_Input data_
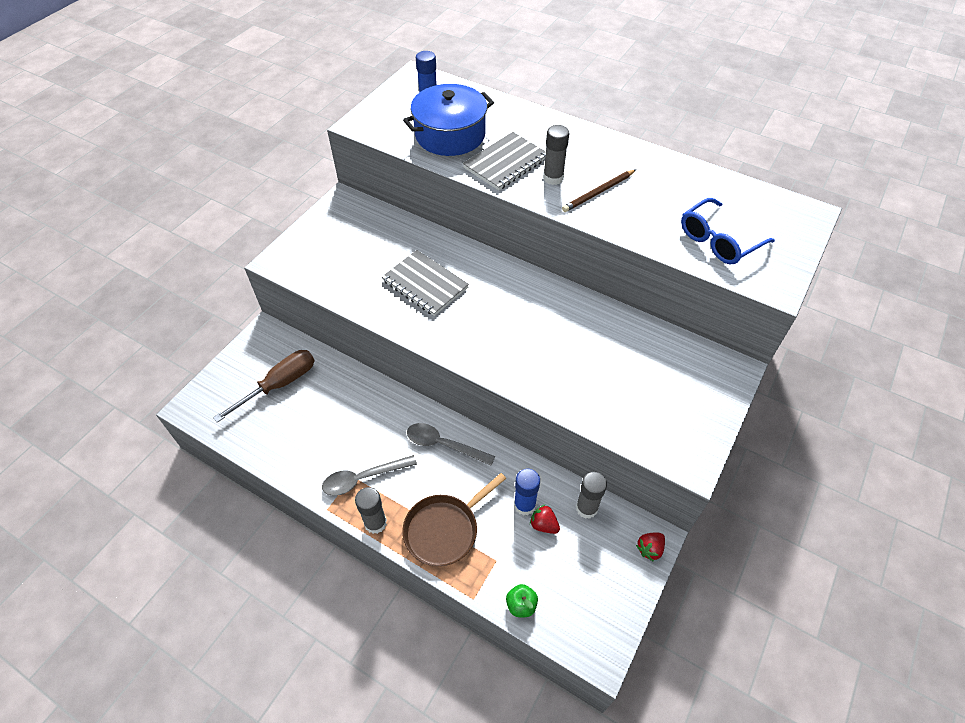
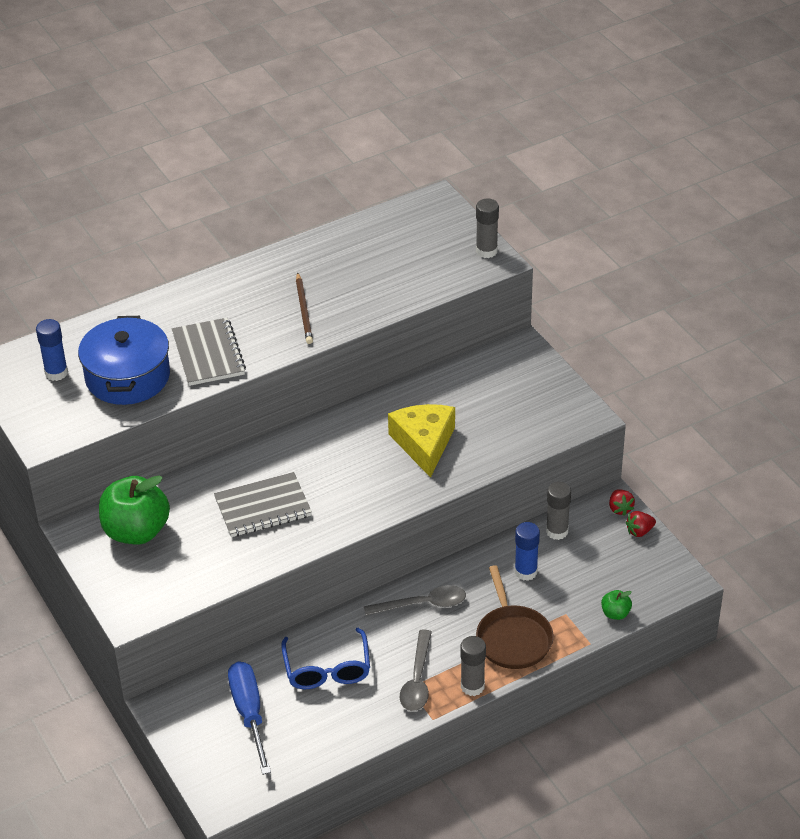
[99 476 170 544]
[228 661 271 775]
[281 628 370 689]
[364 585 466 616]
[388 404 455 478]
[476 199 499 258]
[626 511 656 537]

==

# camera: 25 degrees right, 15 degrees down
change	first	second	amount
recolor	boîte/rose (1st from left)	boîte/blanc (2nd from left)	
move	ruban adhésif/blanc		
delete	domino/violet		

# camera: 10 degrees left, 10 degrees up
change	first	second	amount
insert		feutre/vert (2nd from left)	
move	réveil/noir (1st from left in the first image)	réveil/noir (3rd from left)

_Required action_
Find how many lines in the data above include the string "blanc", and give that number alone.

_Response below_
2